* _PROBLEM DETAILS_
Word for word, print each record, dropping any image it holds.

* _DATA IN THIS EXERCISE_

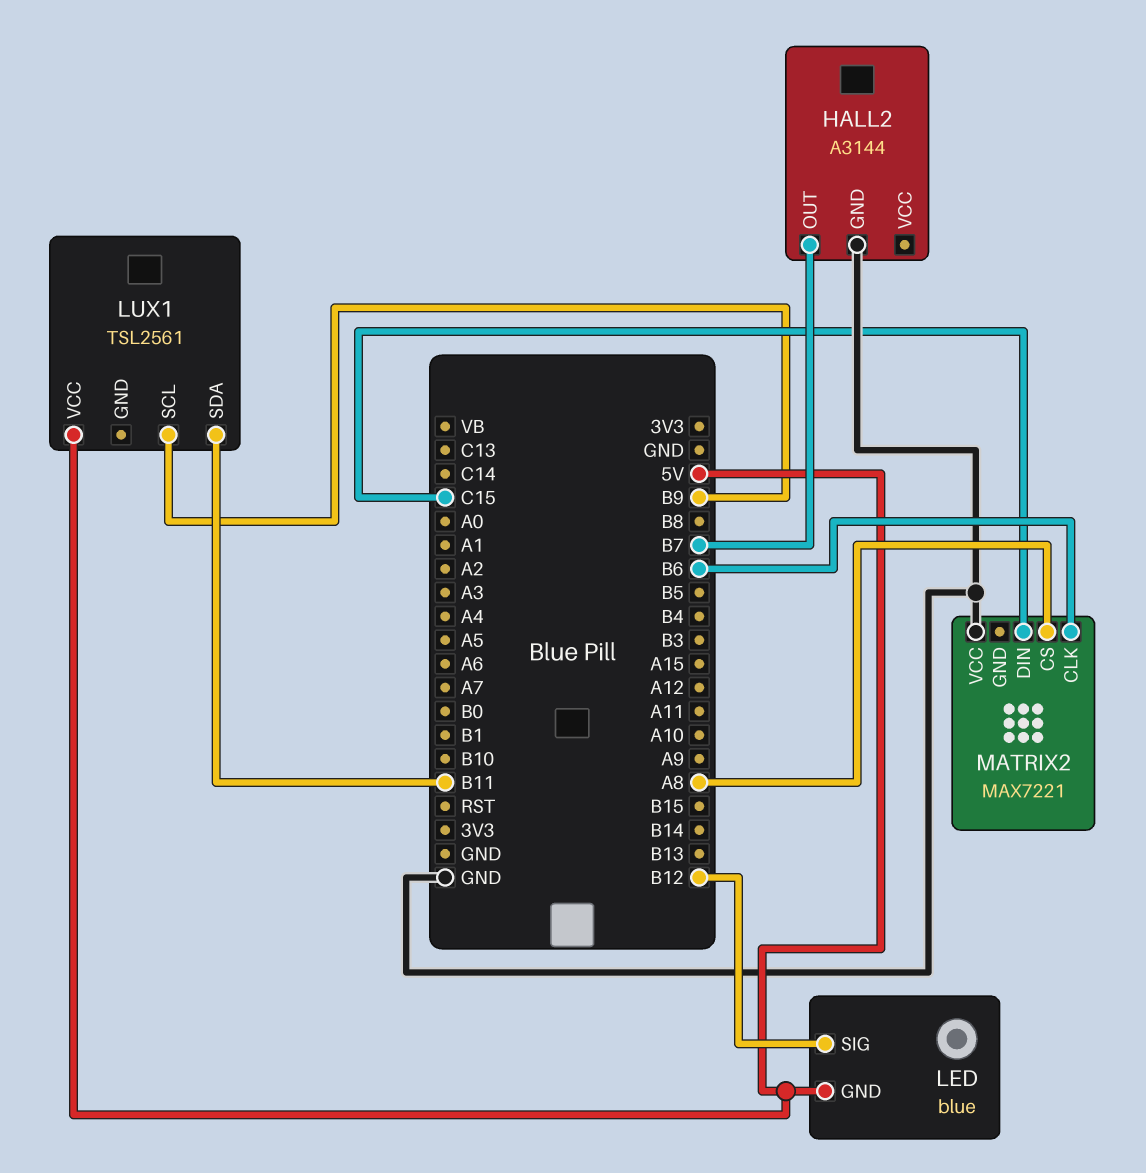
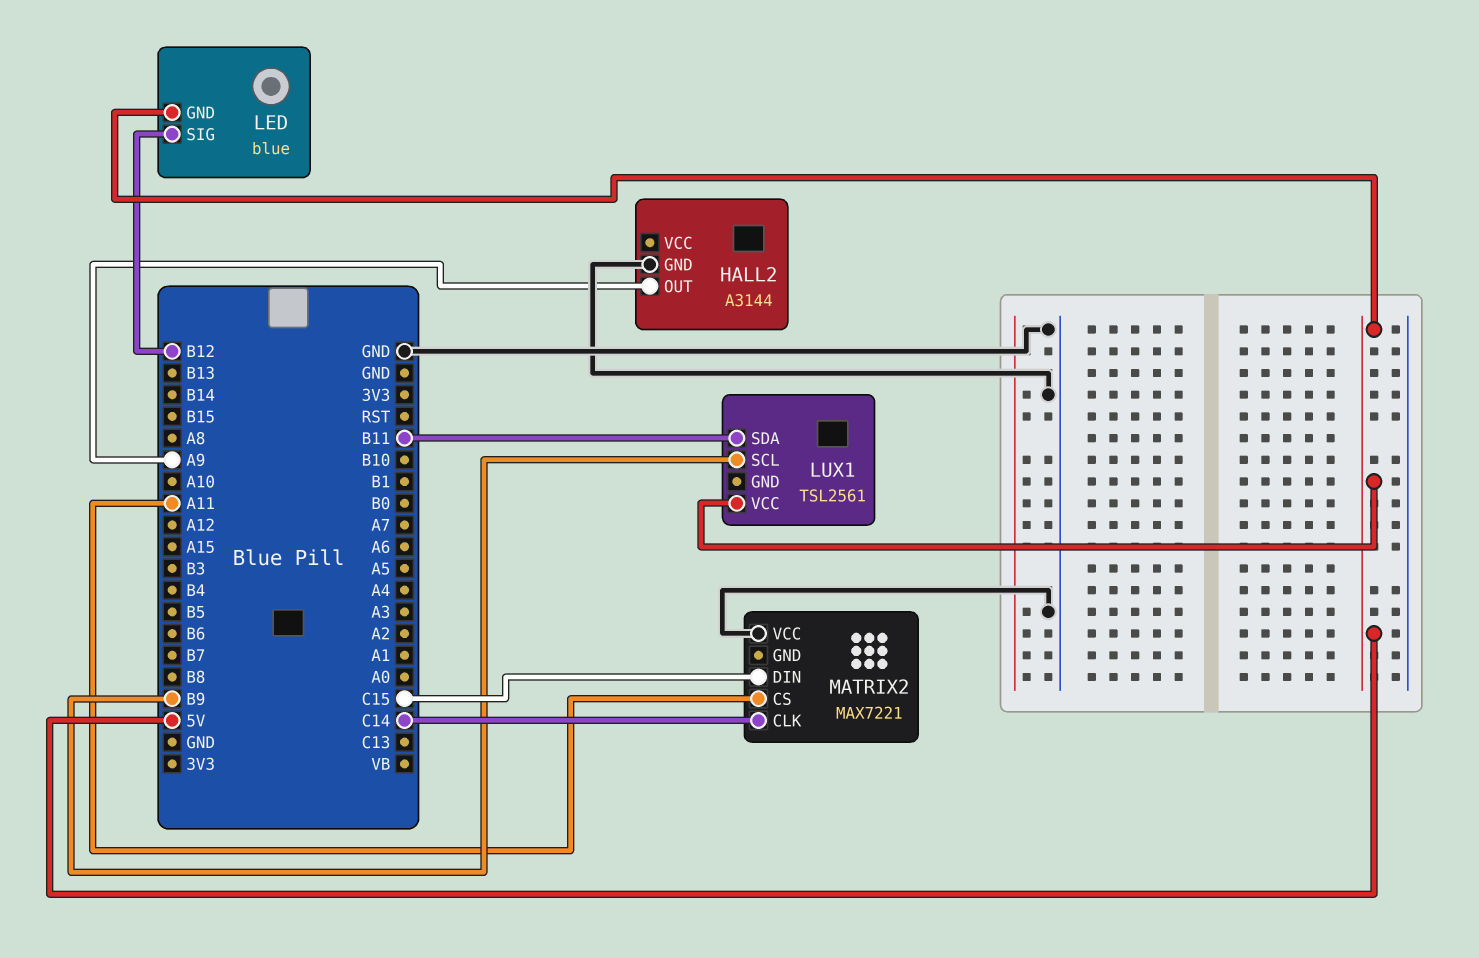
HALL2 pin OUT: B7 -> A9
MATRIX2 pin CLK: B6 -> C14
MATRIX2 pin CS: A8 -> A11

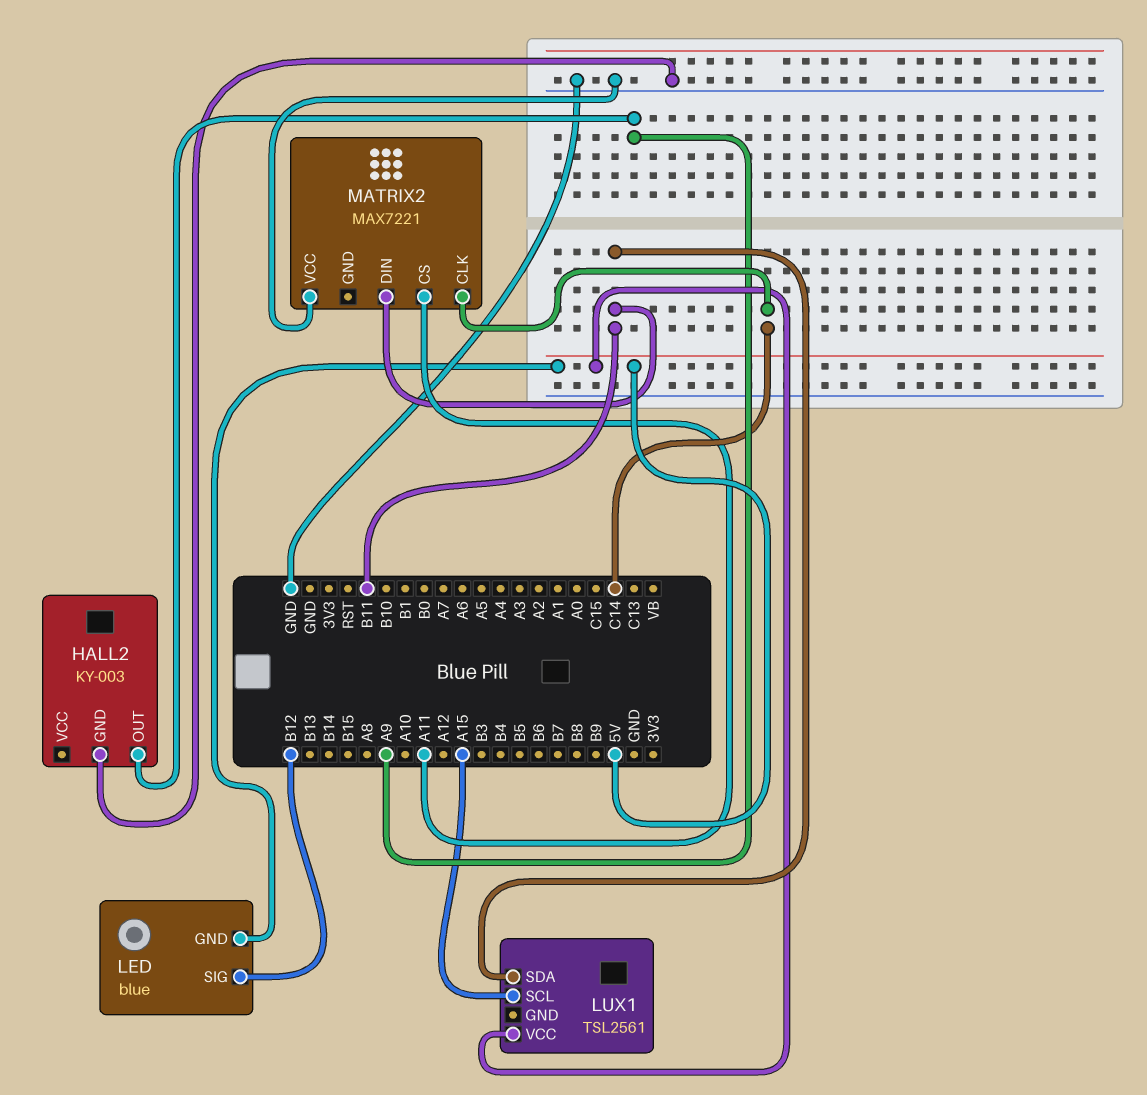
HALL2: A3144 -> KY-003
LUX1 pin SCL: B9 -> A15
MATRIX2 pin DIN: C15 -> B11

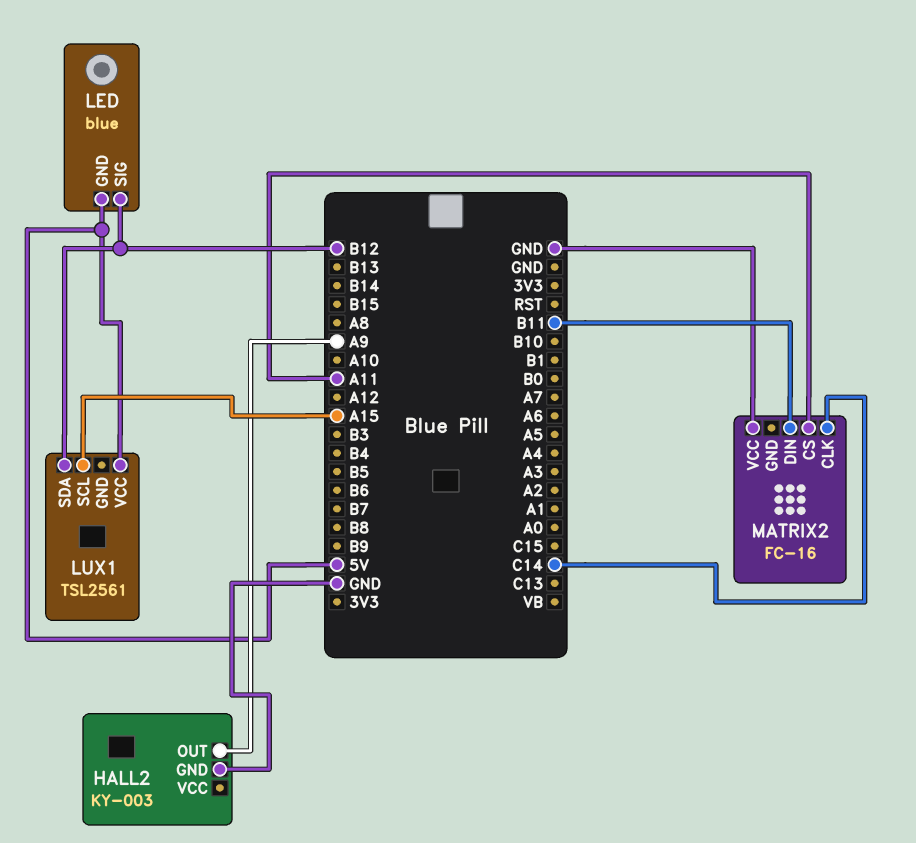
LUX1 pin SDA: B11 -> B12
MATRIX2: MAX7221 -> FC-16

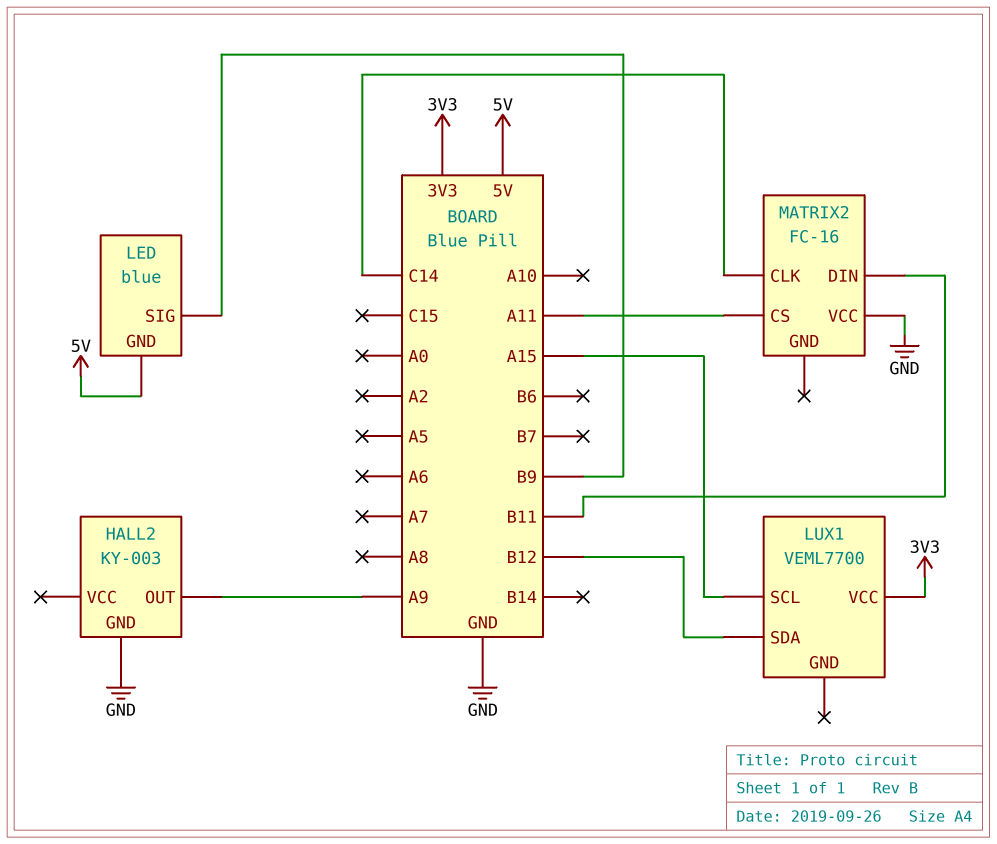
LED pin SIG: B12 -> B9
LUX1: TSL2561 -> VEML7700
LUX1 pin VCC: 5V -> 3V3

* _REPLY_
HALL2 pin OUT: B7 -> A9
MATRIX2 pin CLK: B6 -> C14
MATRIX2 pin CS: A8 -> A11

HALL2: A3144 -> KY-003
LUX1 pin SCL: B9 -> A15
MATRIX2 pin DIN: C15 -> B11

LUX1 pin SDA: B11 -> B12
MATRIX2: MAX7221 -> FC-16

LED pin SIG: B12 -> B9
LUX1: TSL2561 -> VEML7700
LUX1 pin VCC: 5V -> 3V3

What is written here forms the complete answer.